**Exercise brief:** Retype the material below line for line, without changing a word, and leave out the pictures.

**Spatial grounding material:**
[Start of section]
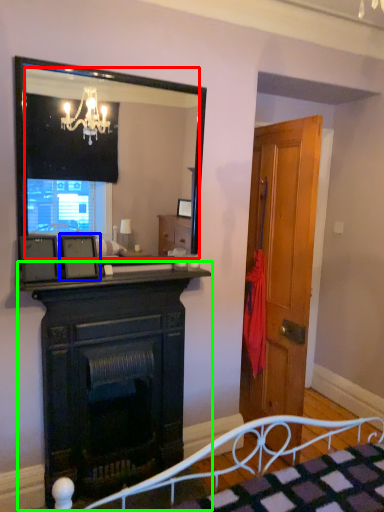
Question: Which is nearer to the mirror (highlighted by a red box)? picture frame (highlighted by a blue box) or fireplace (highlighted by a green box).

Choices:
 (A) picture frame
 (B) fireplace

Answer: (B)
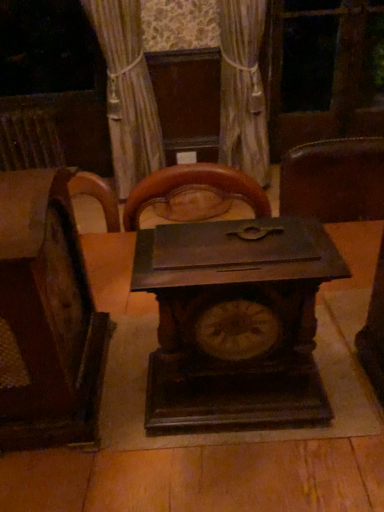
Locate an element on the screen. The width and height of the screenshot is (384, 512). free region on the left part of dark brown wood clock at center is located at coordinates coord(123,416).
[End of section]
**The completed task:**
Question: Which is nearer to the mirror (highlighted by a red box)? picture frame (highlighted by a blue box) or fireplace (highlighted by a green box).

Choices:
 (A) picture frame
 (B) fireplace

Answer: (B)
Locate an element on the screen. The width and height of the screenshot is (384, 512). free region on the left part of dark brown wood clock at center is located at coordinates coord(123,416).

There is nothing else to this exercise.